=== Section Start ===
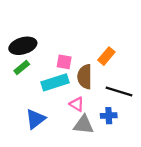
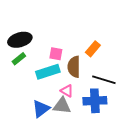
blue cross: (109, 116) -> (95, 101), size x1.6
blue triangle: (35, 119) -> (41, 109), moved
gray triangle: (84, 125) -> (62, 106), moved

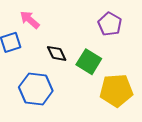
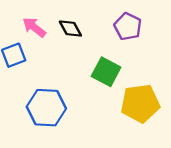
black diamond: (57, 53) -> (70, 29), moved

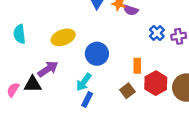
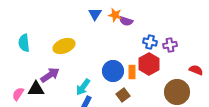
blue cross: (157, 33) -> (150, 42), turned -32
blue circle: (97, 54) -> (113, 71), moved
red hexagon: (156, 83) -> (149, 64), moved

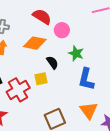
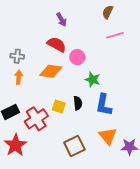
black semicircle: (52, 63) -> (78, 103), moved, turned 32
yellow square: (41, 79) -> (59, 106), turned 32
=== Section End ===
Task statement - Quote the listing above in full, except for the pictures.

Answer for this exercise -
blue cross: (109, 116) -> (95, 101), size x1.6
blue triangle: (35, 119) -> (41, 109), moved
gray triangle: (84, 125) -> (62, 106), moved

black diamond: (57, 53) -> (70, 29), moved

blue cross: (157, 33) -> (150, 42), turned -32
blue circle: (97, 54) -> (113, 71), moved
red hexagon: (156, 83) -> (149, 64), moved

black semicircle: (52, 63) -> (78, 103), moved, turned 32
yellow square: (41, 79) -> (59, 106), turned 32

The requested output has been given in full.